RECORDS FOR PROCESSING:
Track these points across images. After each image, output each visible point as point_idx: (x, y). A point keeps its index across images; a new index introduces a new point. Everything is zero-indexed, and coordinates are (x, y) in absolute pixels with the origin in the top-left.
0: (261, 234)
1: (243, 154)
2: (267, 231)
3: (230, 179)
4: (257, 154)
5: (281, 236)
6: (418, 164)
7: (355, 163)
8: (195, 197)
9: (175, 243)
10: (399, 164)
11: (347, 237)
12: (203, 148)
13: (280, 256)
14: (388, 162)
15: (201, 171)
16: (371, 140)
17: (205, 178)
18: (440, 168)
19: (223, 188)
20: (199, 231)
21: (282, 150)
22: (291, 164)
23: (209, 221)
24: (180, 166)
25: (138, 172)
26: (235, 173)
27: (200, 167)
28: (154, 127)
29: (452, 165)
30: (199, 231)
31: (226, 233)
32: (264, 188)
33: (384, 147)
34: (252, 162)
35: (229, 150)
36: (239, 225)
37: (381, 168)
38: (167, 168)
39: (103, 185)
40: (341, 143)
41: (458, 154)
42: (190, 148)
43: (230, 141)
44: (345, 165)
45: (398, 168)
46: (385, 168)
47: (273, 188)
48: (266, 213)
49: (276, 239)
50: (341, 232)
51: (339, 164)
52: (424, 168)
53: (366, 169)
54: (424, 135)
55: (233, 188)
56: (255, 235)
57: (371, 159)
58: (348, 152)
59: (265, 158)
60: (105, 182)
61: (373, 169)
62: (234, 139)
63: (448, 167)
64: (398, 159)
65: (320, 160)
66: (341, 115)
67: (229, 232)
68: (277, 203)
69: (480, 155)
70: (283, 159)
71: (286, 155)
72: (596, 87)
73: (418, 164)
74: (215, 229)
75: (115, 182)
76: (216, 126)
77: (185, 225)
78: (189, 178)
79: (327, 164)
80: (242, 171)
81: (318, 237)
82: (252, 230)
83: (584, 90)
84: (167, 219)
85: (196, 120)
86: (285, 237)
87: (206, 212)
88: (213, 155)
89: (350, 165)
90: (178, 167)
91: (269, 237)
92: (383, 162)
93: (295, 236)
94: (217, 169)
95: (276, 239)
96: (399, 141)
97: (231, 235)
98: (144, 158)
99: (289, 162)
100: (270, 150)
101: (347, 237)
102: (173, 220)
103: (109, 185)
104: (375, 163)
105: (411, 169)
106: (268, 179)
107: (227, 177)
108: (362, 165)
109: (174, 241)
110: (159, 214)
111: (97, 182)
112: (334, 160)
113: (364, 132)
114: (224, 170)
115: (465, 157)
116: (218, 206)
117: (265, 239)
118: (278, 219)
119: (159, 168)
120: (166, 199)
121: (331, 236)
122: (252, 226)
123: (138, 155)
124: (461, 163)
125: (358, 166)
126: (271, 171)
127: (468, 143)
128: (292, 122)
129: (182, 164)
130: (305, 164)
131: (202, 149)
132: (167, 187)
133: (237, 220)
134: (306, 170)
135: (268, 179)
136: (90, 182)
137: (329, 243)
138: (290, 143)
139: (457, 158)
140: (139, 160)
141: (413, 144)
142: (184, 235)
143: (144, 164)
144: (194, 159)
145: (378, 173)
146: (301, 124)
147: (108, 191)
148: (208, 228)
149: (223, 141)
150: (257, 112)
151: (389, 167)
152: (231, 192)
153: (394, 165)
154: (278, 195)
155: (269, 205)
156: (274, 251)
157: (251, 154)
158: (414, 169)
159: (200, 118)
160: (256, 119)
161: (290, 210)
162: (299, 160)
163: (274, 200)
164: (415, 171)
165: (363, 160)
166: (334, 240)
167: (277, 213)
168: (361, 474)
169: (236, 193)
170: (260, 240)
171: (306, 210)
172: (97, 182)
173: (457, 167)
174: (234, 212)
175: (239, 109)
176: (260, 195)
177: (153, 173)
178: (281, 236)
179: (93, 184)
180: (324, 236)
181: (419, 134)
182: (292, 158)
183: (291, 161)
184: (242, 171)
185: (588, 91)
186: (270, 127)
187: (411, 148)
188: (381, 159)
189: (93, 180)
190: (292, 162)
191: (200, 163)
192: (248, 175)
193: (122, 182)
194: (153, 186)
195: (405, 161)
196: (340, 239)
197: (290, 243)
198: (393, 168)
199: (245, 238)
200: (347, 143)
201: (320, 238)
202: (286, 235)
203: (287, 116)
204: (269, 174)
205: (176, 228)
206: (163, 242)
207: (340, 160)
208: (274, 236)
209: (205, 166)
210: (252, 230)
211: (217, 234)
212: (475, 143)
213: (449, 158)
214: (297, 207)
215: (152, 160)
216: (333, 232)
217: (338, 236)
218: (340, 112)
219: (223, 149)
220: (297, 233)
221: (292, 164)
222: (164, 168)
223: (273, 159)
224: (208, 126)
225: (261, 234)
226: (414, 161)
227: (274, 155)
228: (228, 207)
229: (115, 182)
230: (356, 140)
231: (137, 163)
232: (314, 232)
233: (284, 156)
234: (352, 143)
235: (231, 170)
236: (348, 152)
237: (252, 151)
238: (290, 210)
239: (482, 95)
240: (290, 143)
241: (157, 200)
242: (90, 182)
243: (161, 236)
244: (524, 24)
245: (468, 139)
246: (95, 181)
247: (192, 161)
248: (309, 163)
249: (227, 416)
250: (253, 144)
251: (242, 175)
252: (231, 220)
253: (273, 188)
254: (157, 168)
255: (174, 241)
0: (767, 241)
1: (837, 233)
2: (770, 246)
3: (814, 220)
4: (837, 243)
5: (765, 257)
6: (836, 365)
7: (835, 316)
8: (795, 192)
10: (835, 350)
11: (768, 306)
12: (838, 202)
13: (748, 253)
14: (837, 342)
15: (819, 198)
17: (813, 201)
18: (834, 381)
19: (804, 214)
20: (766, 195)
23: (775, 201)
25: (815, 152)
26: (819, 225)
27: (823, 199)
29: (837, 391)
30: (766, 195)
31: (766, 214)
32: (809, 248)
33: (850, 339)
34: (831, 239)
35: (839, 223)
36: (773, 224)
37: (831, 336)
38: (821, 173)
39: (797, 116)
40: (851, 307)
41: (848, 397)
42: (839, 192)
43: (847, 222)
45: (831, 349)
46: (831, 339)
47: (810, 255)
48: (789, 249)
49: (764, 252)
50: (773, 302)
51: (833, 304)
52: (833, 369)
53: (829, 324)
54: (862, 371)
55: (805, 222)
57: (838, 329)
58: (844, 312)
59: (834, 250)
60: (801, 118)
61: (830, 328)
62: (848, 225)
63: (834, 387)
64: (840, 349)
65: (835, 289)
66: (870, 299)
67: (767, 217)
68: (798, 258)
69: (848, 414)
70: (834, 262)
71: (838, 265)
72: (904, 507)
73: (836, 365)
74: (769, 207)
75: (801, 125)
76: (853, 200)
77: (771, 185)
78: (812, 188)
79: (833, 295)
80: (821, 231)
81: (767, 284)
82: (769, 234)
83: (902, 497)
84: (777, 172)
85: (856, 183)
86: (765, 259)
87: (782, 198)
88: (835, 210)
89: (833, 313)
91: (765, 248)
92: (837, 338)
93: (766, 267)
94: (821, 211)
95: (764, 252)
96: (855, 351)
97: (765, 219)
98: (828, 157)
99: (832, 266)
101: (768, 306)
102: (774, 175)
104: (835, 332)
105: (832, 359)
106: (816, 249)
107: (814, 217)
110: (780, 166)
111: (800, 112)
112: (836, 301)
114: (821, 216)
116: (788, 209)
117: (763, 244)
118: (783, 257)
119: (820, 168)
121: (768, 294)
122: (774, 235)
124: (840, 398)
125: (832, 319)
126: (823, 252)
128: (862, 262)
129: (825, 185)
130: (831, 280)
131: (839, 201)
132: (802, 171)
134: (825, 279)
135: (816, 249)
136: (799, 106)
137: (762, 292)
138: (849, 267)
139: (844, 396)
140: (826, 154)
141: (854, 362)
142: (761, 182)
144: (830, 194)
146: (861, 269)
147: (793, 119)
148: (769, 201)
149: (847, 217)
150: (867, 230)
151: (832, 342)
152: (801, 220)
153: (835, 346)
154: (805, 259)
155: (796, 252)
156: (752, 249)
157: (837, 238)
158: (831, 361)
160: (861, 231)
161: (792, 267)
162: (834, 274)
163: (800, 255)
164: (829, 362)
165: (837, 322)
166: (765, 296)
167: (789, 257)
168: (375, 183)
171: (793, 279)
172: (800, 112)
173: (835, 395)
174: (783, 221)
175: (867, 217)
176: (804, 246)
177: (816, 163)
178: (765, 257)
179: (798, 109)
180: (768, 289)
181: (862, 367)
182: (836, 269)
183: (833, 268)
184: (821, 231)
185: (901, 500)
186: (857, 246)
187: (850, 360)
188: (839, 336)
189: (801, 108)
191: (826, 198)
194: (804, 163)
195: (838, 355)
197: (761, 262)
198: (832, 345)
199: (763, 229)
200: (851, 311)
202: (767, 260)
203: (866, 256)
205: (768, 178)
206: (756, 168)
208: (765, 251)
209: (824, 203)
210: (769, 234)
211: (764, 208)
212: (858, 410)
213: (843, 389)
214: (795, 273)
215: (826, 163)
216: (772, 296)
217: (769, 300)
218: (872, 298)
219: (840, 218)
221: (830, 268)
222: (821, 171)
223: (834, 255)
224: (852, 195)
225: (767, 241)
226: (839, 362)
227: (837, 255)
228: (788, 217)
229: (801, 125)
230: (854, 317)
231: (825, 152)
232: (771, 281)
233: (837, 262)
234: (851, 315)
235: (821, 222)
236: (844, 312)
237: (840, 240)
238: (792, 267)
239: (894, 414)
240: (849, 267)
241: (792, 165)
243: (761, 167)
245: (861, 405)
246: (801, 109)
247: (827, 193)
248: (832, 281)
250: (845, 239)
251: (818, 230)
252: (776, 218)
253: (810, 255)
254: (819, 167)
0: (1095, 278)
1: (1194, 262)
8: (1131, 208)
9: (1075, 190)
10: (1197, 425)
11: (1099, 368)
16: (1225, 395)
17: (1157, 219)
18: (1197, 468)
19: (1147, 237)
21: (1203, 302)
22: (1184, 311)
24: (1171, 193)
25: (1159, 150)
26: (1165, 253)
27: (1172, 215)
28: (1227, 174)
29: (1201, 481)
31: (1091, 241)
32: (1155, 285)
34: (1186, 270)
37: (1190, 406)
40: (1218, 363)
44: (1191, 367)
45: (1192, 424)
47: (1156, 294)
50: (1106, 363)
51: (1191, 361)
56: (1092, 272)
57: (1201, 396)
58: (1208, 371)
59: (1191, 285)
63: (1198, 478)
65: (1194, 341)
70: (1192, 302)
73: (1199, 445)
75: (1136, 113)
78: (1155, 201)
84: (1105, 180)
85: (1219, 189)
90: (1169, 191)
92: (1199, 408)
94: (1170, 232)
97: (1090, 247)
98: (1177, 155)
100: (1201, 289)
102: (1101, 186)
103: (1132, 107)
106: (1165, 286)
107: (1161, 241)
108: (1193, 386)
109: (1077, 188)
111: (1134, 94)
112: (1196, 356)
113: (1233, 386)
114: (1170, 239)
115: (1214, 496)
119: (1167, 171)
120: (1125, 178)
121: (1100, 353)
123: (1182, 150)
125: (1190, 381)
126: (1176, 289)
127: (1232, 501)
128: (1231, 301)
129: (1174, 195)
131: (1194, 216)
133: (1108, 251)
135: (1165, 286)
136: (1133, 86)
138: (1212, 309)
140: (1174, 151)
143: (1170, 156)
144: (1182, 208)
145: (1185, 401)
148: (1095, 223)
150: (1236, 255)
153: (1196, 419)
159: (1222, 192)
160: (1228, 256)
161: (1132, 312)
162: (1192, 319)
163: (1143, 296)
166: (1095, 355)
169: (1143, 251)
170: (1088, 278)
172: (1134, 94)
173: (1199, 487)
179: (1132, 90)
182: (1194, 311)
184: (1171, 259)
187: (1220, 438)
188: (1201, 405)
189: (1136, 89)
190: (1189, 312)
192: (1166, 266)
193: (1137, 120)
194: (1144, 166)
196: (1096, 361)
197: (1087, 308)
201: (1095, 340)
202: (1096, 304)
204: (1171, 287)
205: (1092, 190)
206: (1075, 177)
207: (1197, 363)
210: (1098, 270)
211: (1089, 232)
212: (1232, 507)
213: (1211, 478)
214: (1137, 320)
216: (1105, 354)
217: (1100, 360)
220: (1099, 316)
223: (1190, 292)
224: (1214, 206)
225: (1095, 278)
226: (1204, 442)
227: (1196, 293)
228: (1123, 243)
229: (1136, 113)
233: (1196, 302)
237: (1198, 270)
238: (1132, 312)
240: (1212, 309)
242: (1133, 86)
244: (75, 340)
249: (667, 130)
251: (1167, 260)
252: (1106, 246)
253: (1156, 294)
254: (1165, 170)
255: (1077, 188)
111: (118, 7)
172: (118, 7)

AIM:
Duplicate the entries verbatim, from the first line through the line containing "103: (109, 185)", with both of those lines included.

ANSWER TO THIS EXERCISE:
Track these points across images. After each image, output each visible point as point_idx: (x, y). A point keeps its index across images; a new index introduces a new point. Everything is zero-indexed, and coordinates are (x, y) in absolute pixels with the origin in the top-left.
0: (261, 234)
1: (243, 154)
2: (267, 231)
3: (230, 179)
4: (257, 154)
5: (281, 236)
6: (418, 164)
7: (355, 163)
8: (195, 197)
9: (175, 243)
10: (399, 164)
11: (347, 237)
12: (203, 148)
13: (280, 256)
14: (388, 162)
15: (201, 171)
16: (371, 140)
17: (205, 178)
18: (440, 168)
19: (223, 188)
20: (199, 231)
21: (282, 150)
22: (291, 164)
23: (209, 221)
24: (180, 166)
25: (138, 172)
26: (235, 173)
27: (200, 167)
28: (154, 127)
29: (452, 165)
30: (199, 231)
31: (226, 233)
32: (264, 188)
33: (384, 147)
34: (252, 162)
35: (229, 150)
36: (239, 225)
37: (381, 168)
38: (167, 168)
39: (103, 185)
40: (341, 143)
41: (458, 154)
42: (190, 148)
43: (230, 141)
44: (345, 165)
45: (398, 168)
46: (385, 168)
47: (273, 188)
48: (266, 213)
49: (276, 239)
50: (341, 232)
51: (339, 164)
52: (424, 168)
53: (366, 169)
54: (424, 135)
55: (233, 188)
56: (255, 235)
57: (371, 159)
58: (348, 152)
59: (265, 158)
60: (105, 182)
61: (373, 169)
62: (234, 139)
63: (448, 167)
64: (398, 159)
65: (320, 160)
66: (341, 115)
67: (229, 232)
68: (277, 203)
69: (480, 155)
70: (283, 159)
71: (286, 155)
72: (596, 87)
73: (418, 164)
74: (215, 229)
75: (115, 182)
76: (216, 126)
77: (185, 225)
78: (189, 178)
79: (327, 164)
80: (242, 171)
81: (318, 237)
82: (252, 230)
83: (584, 90)
84: (167, 219)
85: (196, 120)
86: (285, 237)
87: (206, 212)
88: (213, 155)
89: (350, 165)
90: (178, 167)
91: (269, 237)
92: (383, 162)
93: (295, 236)
94: (217, 169)
95: (276, 239)
96: (399, 141)
97: (231, 235)
98: (144, 158)
99: (289, 162)
100: (270, 150)
101: (347, 237)
102: (173, 220)
103: (109, 185)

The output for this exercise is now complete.